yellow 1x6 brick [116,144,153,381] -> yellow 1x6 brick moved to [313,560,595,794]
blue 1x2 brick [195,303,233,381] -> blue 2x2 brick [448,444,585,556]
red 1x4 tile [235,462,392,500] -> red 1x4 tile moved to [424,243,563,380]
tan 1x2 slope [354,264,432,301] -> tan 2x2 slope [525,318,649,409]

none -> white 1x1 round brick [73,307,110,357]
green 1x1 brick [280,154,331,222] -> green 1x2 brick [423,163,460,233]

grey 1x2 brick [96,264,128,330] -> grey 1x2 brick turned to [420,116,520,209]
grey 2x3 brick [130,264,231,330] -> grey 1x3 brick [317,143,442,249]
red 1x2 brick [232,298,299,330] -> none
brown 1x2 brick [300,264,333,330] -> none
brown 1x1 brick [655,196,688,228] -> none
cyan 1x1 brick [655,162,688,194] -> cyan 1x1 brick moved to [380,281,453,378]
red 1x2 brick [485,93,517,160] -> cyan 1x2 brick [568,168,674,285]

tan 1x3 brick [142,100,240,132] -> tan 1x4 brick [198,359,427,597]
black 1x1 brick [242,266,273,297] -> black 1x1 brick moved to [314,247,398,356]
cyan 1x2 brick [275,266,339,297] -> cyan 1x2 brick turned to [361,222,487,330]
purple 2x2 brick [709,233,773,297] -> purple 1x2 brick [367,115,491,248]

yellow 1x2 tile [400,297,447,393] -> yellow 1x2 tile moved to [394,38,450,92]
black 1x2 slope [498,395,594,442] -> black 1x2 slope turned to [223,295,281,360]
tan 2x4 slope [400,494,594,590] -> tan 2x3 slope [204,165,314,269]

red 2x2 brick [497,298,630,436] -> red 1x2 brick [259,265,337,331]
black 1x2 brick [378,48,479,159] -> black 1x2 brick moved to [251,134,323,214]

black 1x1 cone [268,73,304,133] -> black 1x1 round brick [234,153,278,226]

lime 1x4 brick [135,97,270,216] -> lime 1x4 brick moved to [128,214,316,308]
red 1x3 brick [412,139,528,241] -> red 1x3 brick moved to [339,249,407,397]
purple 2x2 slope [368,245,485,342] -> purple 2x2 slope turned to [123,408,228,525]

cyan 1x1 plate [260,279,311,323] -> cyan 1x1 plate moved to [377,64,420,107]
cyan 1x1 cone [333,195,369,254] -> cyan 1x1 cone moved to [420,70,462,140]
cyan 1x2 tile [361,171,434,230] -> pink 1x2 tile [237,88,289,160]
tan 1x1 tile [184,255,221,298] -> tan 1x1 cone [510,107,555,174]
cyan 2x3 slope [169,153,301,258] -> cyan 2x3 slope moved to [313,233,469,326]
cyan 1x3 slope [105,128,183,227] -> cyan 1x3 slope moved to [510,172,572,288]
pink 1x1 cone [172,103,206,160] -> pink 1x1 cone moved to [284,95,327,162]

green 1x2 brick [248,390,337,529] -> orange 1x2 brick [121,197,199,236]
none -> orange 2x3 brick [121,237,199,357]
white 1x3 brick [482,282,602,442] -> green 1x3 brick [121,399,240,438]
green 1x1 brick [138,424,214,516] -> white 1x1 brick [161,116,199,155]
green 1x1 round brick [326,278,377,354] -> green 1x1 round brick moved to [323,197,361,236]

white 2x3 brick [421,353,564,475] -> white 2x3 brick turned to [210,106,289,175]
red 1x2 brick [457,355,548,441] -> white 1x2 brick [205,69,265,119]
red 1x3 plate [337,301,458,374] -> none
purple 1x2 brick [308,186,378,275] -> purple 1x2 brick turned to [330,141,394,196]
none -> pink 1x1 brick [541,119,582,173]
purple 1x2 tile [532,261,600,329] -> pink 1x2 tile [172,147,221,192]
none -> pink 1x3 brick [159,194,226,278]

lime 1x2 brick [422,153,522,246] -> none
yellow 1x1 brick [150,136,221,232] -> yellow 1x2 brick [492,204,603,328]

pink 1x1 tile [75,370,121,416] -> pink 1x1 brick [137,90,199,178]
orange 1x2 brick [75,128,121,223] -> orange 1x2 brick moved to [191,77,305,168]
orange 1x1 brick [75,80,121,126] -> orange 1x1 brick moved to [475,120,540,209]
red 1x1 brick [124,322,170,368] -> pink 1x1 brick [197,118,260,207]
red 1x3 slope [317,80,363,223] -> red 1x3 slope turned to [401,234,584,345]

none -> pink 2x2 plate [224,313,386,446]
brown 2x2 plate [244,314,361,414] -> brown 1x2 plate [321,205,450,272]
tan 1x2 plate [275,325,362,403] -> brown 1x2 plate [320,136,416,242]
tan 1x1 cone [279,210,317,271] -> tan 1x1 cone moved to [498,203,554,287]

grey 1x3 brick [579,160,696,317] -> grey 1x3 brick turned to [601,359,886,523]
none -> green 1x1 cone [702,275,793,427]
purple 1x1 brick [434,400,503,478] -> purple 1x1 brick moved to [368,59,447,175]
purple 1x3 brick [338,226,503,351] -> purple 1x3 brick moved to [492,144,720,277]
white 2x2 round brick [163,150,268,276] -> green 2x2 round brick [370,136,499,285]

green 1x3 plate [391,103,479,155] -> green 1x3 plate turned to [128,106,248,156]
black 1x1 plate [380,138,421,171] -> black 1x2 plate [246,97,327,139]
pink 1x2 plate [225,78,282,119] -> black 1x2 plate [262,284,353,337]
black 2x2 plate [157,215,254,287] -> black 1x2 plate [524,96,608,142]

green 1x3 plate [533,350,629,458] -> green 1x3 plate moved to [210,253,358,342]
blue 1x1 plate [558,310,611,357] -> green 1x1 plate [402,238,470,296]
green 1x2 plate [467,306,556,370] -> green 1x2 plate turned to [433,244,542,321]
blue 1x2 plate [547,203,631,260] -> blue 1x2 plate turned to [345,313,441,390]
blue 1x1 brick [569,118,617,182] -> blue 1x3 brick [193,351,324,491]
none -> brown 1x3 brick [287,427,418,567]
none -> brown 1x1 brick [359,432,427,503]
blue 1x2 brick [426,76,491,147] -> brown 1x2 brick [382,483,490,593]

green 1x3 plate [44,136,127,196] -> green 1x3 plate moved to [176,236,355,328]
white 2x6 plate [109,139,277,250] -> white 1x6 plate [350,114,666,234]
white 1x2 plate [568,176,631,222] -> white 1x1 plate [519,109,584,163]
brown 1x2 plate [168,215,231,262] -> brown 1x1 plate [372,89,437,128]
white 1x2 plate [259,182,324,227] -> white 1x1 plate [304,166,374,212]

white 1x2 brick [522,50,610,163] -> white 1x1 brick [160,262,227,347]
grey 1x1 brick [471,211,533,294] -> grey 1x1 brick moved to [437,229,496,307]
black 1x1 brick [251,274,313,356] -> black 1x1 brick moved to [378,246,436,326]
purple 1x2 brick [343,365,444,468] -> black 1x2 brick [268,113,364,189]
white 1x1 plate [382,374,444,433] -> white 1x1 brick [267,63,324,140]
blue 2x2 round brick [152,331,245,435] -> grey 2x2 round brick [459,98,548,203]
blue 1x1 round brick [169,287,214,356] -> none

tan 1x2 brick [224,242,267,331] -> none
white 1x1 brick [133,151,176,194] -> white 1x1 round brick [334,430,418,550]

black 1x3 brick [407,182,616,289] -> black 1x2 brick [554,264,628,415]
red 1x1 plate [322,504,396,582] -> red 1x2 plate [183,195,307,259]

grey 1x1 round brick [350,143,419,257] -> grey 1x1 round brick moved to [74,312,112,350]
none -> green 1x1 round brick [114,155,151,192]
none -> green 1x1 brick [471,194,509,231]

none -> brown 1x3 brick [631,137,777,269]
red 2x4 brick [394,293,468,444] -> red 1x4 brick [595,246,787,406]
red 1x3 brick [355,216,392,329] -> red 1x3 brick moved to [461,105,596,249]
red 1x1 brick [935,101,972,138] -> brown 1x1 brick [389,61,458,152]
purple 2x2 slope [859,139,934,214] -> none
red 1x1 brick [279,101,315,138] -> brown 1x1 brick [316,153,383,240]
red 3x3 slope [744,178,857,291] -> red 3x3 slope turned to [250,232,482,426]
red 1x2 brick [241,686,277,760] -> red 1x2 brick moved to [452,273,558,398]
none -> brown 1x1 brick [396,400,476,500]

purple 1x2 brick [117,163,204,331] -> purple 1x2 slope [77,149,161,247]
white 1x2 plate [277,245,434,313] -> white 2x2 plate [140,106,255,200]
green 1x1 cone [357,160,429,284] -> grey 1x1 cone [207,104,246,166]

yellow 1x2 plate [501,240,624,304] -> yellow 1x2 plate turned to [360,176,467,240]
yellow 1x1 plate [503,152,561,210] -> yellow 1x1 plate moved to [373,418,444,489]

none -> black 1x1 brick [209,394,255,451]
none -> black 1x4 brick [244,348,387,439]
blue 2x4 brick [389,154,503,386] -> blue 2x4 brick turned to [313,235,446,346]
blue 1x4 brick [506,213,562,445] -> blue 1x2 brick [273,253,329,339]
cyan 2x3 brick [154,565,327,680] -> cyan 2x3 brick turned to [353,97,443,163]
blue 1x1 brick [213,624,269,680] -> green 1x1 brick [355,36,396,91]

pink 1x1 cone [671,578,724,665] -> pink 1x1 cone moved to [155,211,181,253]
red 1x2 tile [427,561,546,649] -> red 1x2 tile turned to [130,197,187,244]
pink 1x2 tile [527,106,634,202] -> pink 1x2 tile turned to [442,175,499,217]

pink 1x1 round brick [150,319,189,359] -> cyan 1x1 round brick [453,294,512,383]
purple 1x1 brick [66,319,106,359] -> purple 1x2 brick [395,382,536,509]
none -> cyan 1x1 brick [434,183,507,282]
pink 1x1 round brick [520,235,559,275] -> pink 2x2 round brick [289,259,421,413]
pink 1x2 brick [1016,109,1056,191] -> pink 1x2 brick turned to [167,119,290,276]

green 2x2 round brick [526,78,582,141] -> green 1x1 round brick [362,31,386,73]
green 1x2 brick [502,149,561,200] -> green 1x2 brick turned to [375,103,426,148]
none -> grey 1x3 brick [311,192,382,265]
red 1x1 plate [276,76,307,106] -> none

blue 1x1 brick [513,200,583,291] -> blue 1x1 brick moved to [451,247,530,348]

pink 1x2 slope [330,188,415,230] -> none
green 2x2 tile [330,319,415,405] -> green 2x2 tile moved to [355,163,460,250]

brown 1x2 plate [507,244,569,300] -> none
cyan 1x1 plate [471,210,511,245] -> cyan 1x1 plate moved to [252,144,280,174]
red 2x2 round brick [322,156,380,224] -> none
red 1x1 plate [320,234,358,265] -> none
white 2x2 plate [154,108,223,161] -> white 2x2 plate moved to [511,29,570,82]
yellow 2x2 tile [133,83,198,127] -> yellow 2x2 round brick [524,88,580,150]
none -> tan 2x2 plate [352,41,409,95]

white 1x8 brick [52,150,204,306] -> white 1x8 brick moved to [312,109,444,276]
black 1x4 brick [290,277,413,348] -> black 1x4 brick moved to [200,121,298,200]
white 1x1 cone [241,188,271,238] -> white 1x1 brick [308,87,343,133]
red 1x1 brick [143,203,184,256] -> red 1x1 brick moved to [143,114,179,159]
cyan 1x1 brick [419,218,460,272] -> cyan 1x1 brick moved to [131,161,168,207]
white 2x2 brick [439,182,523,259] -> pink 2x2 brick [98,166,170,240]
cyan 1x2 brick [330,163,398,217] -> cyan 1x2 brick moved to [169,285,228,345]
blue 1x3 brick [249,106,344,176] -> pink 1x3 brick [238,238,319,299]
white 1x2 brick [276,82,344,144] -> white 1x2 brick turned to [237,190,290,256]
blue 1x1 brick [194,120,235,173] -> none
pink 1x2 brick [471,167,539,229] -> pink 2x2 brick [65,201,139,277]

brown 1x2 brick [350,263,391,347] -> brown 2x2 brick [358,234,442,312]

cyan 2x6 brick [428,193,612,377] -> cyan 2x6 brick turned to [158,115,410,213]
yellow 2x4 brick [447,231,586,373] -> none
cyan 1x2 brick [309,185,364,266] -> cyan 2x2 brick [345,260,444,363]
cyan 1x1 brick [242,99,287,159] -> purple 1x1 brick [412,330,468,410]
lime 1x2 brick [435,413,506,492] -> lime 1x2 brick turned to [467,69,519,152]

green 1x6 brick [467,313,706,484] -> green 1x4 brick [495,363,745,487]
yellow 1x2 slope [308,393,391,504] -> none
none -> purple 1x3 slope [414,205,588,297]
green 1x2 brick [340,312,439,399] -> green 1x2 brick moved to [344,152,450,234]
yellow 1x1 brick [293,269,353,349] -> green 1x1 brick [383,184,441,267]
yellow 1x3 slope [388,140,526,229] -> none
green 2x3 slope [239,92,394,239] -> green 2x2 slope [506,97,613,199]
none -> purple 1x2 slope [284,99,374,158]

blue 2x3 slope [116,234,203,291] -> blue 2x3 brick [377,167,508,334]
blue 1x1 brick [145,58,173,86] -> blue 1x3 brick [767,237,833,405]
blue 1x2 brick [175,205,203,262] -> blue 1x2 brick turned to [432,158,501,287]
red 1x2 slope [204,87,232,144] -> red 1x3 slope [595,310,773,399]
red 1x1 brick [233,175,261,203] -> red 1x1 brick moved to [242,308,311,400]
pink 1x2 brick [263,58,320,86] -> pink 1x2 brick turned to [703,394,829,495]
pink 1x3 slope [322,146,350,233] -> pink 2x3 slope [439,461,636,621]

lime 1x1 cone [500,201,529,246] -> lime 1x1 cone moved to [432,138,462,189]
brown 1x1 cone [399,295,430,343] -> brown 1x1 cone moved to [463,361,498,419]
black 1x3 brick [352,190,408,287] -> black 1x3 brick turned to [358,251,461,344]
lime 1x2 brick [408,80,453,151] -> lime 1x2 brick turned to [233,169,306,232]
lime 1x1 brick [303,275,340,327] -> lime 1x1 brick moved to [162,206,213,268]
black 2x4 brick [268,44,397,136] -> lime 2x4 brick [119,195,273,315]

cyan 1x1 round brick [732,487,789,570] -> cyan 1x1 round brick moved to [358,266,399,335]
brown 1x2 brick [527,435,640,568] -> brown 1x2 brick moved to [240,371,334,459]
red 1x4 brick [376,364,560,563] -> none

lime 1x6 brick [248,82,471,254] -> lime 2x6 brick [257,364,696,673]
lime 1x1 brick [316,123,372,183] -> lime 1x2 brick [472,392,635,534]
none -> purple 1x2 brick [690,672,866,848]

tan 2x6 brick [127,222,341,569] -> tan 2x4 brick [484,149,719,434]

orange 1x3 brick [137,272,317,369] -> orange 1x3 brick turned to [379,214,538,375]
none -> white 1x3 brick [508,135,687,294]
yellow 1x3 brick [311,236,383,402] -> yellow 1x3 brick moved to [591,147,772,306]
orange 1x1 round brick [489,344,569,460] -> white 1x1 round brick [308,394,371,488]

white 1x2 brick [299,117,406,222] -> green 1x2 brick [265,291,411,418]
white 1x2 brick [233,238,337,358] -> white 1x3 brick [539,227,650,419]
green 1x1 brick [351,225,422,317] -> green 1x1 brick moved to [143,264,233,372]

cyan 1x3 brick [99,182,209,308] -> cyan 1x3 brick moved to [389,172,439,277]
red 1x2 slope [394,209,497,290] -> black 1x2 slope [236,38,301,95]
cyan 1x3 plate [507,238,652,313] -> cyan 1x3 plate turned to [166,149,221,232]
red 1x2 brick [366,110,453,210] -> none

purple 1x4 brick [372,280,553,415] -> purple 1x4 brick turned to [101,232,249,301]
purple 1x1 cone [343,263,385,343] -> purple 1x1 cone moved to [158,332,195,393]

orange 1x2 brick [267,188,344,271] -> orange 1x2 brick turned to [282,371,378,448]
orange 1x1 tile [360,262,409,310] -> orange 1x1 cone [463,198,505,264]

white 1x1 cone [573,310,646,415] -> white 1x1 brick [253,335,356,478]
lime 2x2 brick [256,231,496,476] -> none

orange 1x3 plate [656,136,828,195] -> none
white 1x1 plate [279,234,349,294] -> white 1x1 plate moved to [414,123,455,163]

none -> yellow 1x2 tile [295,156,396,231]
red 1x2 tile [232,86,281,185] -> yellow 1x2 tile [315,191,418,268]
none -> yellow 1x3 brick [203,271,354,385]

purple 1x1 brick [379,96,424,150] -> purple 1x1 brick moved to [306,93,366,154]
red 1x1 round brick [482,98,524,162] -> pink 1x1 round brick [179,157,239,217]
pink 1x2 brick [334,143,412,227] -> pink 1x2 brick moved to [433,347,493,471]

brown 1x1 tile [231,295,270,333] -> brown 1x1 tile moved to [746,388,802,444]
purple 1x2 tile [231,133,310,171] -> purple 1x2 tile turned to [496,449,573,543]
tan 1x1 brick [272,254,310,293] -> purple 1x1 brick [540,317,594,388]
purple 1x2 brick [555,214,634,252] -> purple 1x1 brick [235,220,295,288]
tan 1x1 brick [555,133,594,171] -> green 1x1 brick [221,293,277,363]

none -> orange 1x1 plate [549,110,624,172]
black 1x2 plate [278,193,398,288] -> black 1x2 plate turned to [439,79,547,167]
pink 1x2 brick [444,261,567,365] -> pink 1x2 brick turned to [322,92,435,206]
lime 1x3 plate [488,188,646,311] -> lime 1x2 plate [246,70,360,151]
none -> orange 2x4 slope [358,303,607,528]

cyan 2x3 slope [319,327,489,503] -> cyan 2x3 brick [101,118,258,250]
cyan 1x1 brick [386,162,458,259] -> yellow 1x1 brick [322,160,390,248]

**HOW TO COMPLETE THIS TASK**.
Please return the lines above that run from the line containing "none -> pink 1x3 brick [159,194,226,278]" to the line containing "purple 1x1 brick [434,400,503,478]", inclusive, exactly and with no other lines.

**EXERCISE RESPONSE**.
none -> pink 1x3 brick [159,194,226,278]

lime 1x2 brick [422,153,522,246] -> none
yellow 1x1 brick [150,136,221,232] -> yellow 1x2 brick [492,204,603,328]

pink 1x1 tile [75,370,121,416] -> pink 1x1 brick [137,90,199,178]
orange 1x2 brick [75,128,121,223] -> orange 1x2 brick moved to [191,77,305,168]
orange 1x1 brick [75,80,121,126] -> orange 1x1 brick moved to [475,120,540,209]
red 1x1 brick [124,322,170,368] -> pink 1x1 brick [197,118,260,207]
red 1x3 slope [317,80,363,223] -> red 1x3 slope turned to [401,234,584,345]

none -> pink 2x2 plate [224,313,386,446]
brown 2x2 plate [244,314,361,414] -> brown 1x2 plate [321,205,450,272]
tan 1x2 plate [275,325,362,403] -> brown 1x2 plate [320,136,416,242]
tan 1x1 cone [279,210,317,271] -> tan 1x1 cone moved to [498,203,554,287]

grey 1x3 brick [579,160,696,317] -> grey 1x3 brick turned to [601,359,886,523]
none -> green 1x1 cone [702,275,793,427]
purple 1x1 brick [434,400,503,478] -> purple 1x1 brick moved to [368,59,447,175]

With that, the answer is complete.